Stored entries
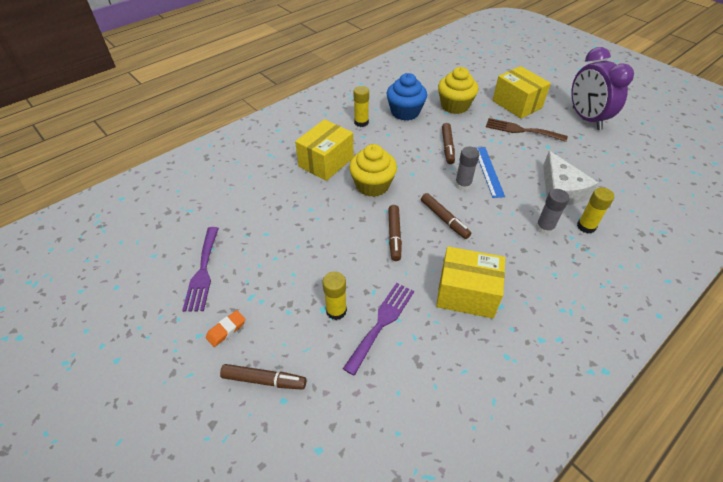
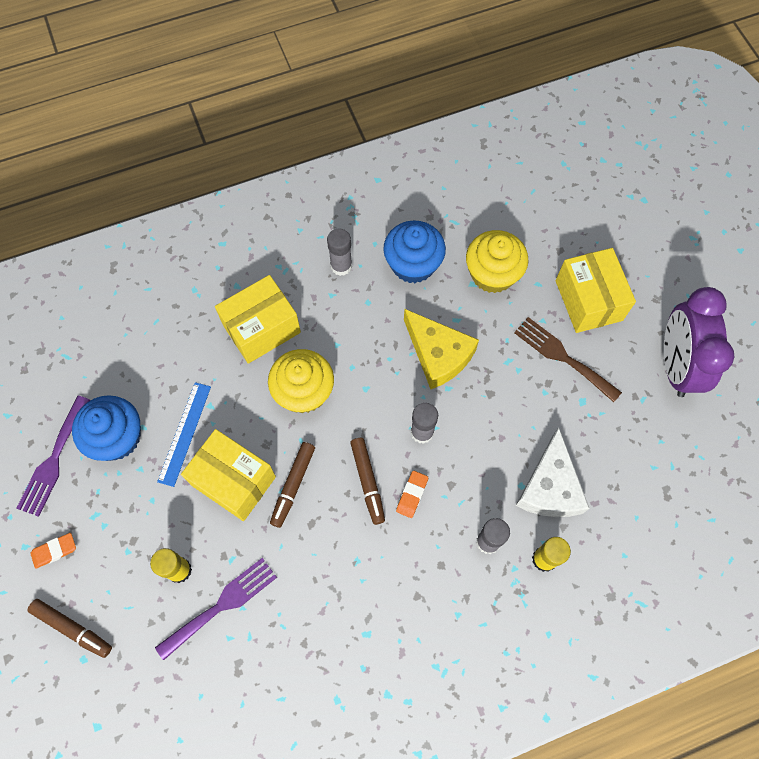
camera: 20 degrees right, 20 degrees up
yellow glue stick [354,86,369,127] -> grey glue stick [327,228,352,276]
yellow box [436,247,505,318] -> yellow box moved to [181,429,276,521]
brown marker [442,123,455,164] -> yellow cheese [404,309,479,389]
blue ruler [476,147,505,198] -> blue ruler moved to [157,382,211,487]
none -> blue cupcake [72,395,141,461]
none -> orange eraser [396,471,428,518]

**Your instructions:** When you transcribe the entries above, begin at their first line, end with the line containing "brown marker [442,123,455,164]", and copy each line exactly without any picture.

**Your solution:**
camera: 20 degrees right, 20 degrees up
yellow glue stick [354,86,369,127] -> grey glue stick [327,228,352,276]
yellow box [436,247,505,318] -> yellow box moved to [181,429,276,521]
brown marker [442,123,455,164] -> yellow cheese [404,309,479,389]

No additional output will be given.